◆ Work request
Going through the data below, please show each line containing the string "plate".

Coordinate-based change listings
++++++++++

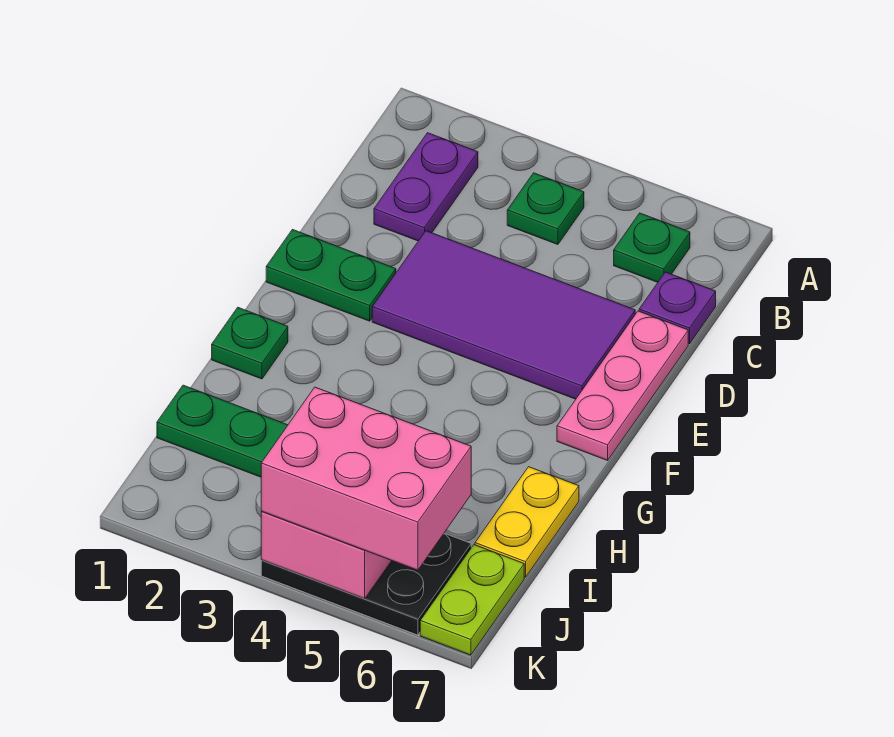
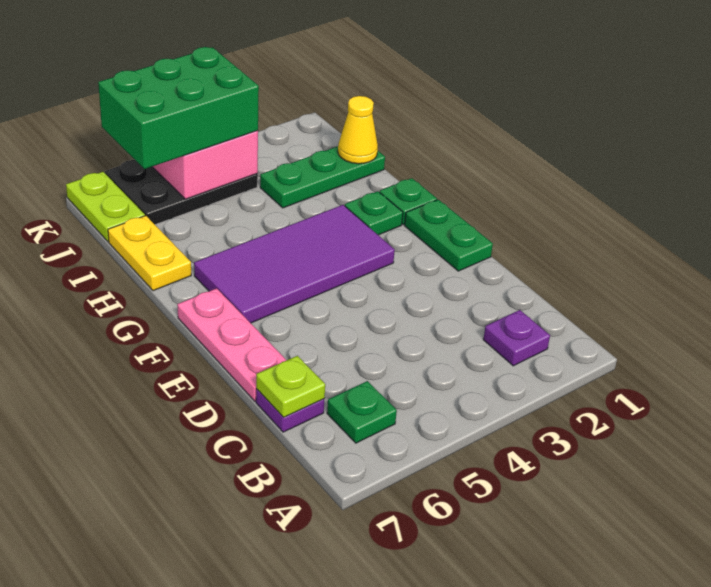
purple plate B2:C2 level 1 -> purple plate B2 level 1
green plate B4 level 1 -> green plate G2 level 1
none -> lime plate C7 level 2
purple tile D3:E6 level 1 -> purple tile F3:G6 level 1
green plate E1:E2 level 1 -> green plate E1:F1 level 1
none -> yellow cone I1 level 2
pink brick J4:K6 level 3 -> green brick J4:K6 level 3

++++++++++

◆ Finished task
purple plate B2:C2 level 1 -> purple plate B2 level 1
green plate B4 level 1 -> green plate G2 level 1
none -> lime plate C7 level 2
green plate E1:E2 level 1 -> green plate E1:F1 level 1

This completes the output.